Object state change records

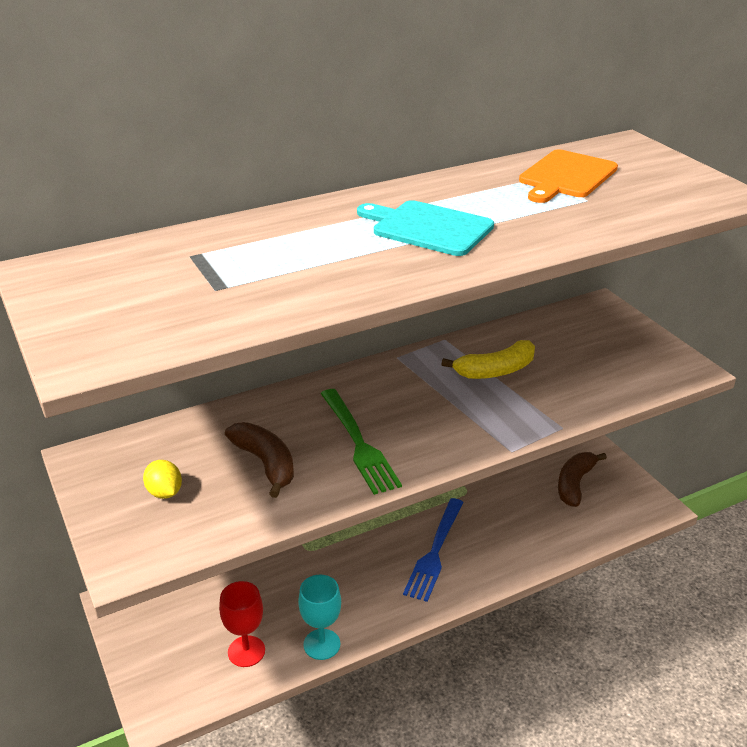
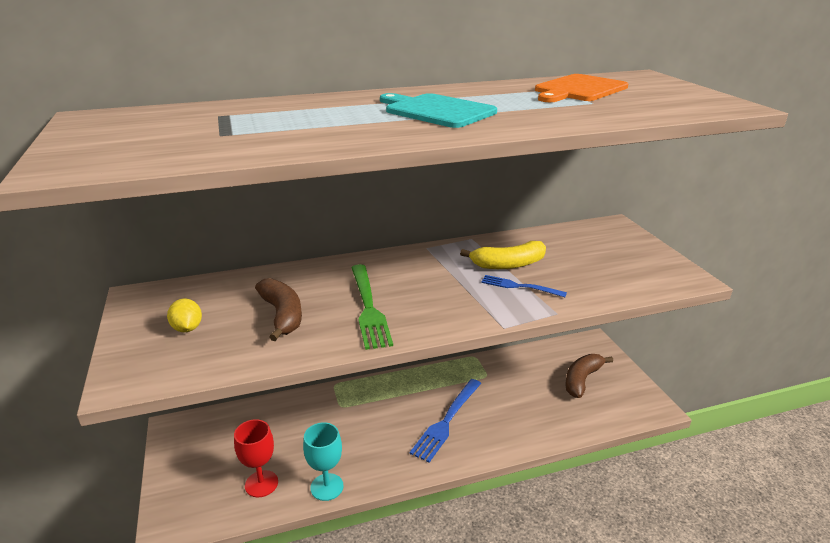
camera: 10 degrees right, 5 degrees down
(514, 398) = (519, 286): none -> blue fork

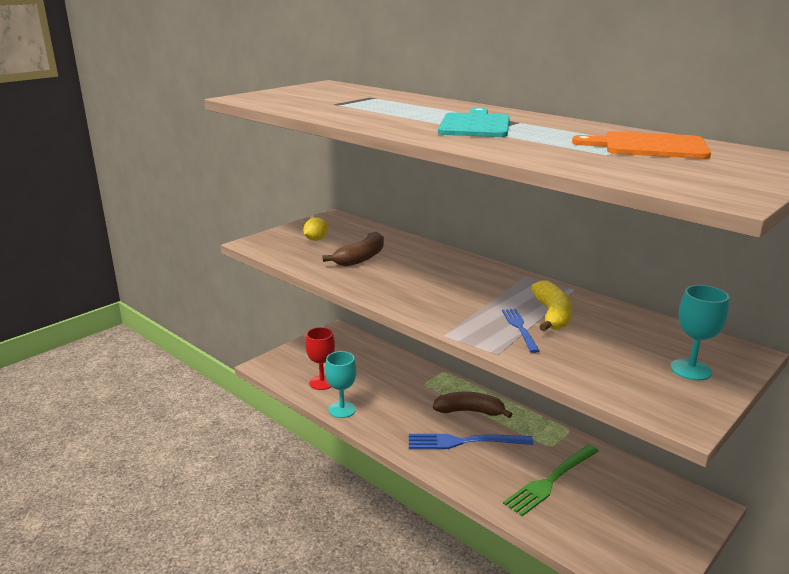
camera: 60 degrees right, 5 degrees down
(369, 308) = (404, 280): green fork -> green fork (550, 481)
(508, 264) = (552, 315): yellow banana -> yellow banana turned 135 degrees counterclockwise
(582, 380) = (625, 513): brown banana -> brown banana (469, 411)
(626, 249) = (691, 370): none -> turquoise goblet

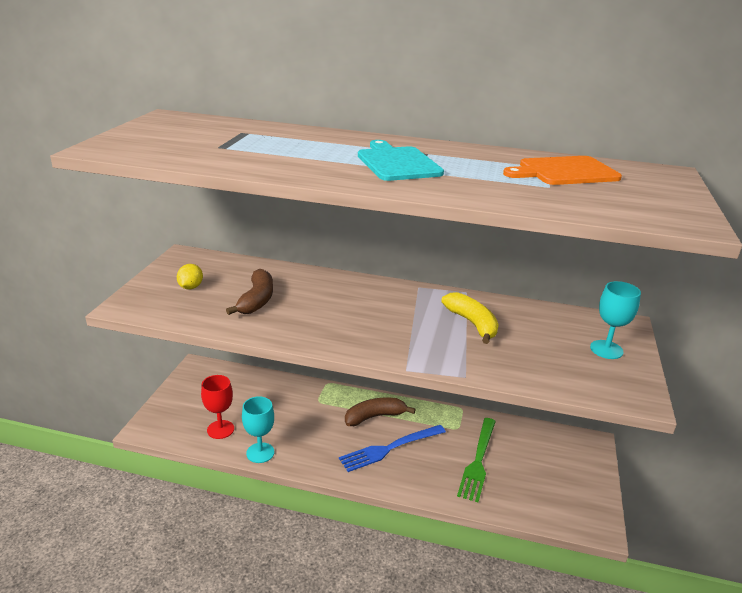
camera: 30 degrees left, 5 degrees up
(519, 328) = (459, 344): blue fork -> none

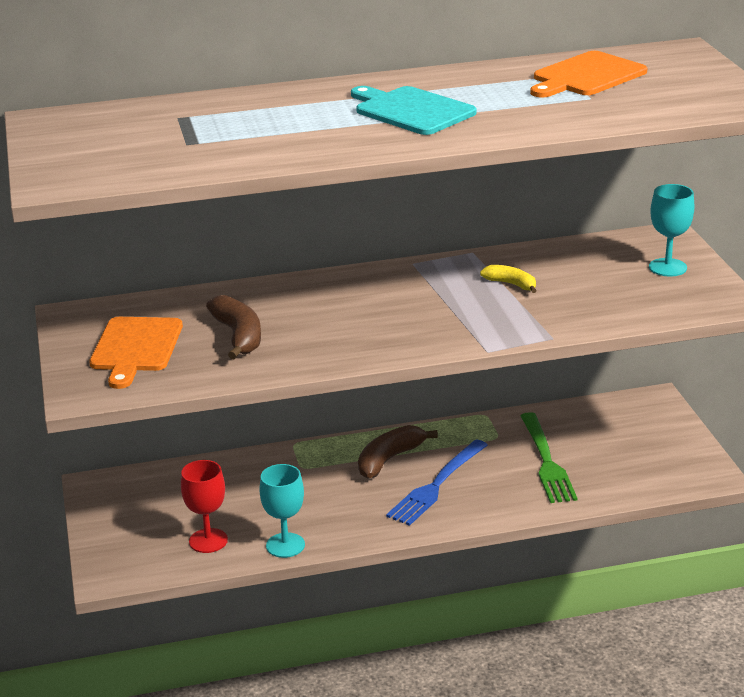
camera: 25 degrees left, 0 degrees up
(191, 287) = (135, 348): yellow lemon -> orange cutting board
(472, 323) = (511, 284): yellow banana -> yellow banana, size x0.61

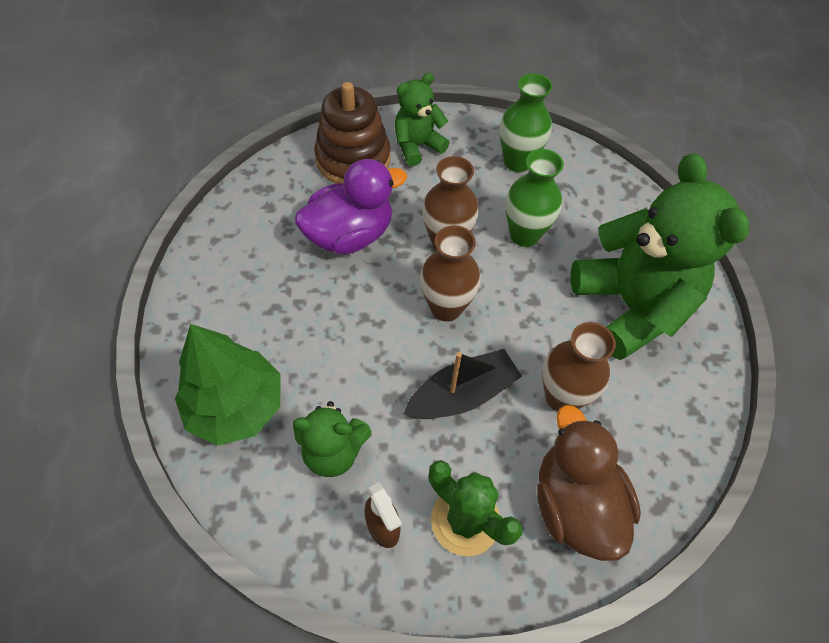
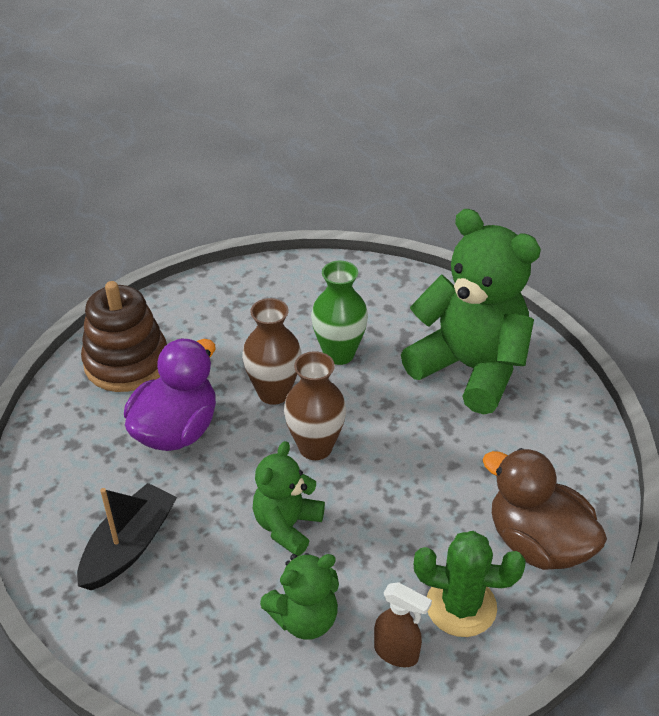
camera: 30 degrees left, 15 degrees down
(236, 406) = (181, 634): green tree -> none
(417, 146) = (182, 323): green teddy bear -> green teddy bear (287, 526)
(462, 395) = (383, 510): black boat -> black boat (129, 546)
(517, 162) = (287, 295): green vase -> none
(562, 397) = (467, 467): brown vase -> none

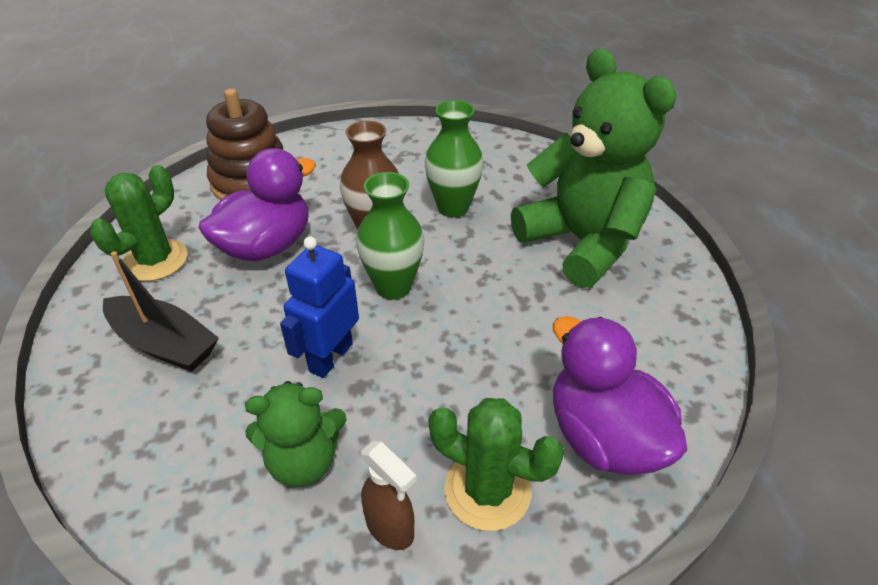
camera: 15 degrees right, 0 degrees up
(73, 467) = (155, 260): none -> green cactus
(129, 546) = (164, 344): black boat -> black boat turned 75 degrees clockwise
(287, 526) = (330, 357): green teddy bear -> blue robot
(315, 447) = (393, 287): brown vase -> green vase
(537, 543) = (603, 437): brown duck -> purple duck

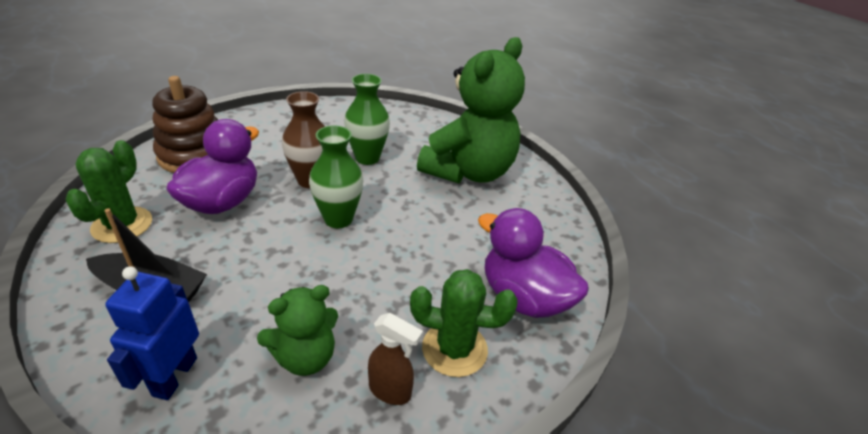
camera: 20 degrees left, 5 degrees down
(330, 357) = (303, 277): blue robot -> blue robot (174, 376)
(582, 242) = (469, 172): green teddy bear -> green teddy bear turned 90 degrees clockwise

Task goal
When you copy the data above, keep each line exact and omit the pictures.

Solution
camera: 10 degrees right, 5 degrees down
(514, 398) = (519, 286): none -> blue fork

camera: 60 degrees right, 5 degrees down
(369, 308) = (404, 280): green fork -> green fork (550, 481)
(508, 264) = (552, 315): yellow banana -> yellow banana turned 135 degrees counterclockwise
(582, 380) = (625, 513): brown banana -> brown banana (469, 411)
(626, 249) = (691, 370): none -> turquoise goblet

camera: 30 degrees left, 5 degrees up
(519, 328) = (459, 344): blue fork -> none

camera: 25 degrees left, 0 degrees up
(191, 287) = (135, 348): yellow lemon -> orange cutting board
(472, 323) = (511, 284): yellow banana -> yellow banana, size x0.61

camera: 30 degrees left, 15 degrees down
(236, 406) = (181, 634): green tree -> none
(417, 146) = (182, 323): green teddy bear -> green teddy bear (287, 526)
(462, 395) = (383, 510): black boat -> black boat (129, 546)
(517, 162) = (287, 295): green vase -> none
(562, 397) = (467, 467): brown vase -> none

camera: 15 degrees right, 0 degrees up
(73, 467) = (155, 260): none -> green cactus
(129, 546) = (164, 344): black boat -> black boat turned 75 degrees clockwise
(287, 526) = (330, 357): green teddy bear -> blue robot
(315, 447) = (393, 287): brown vase -> green vase
(537, 543) = (603, 437): brown duck -> purple duck

camera: 20 degrees left, 5 degrees down
(330, 357) = (303, 277): blue robot -> blue robot (174, 376)
(582, 242) = (469, 172): green teddy bear -> green teddy bear turned 90 degrees clockwise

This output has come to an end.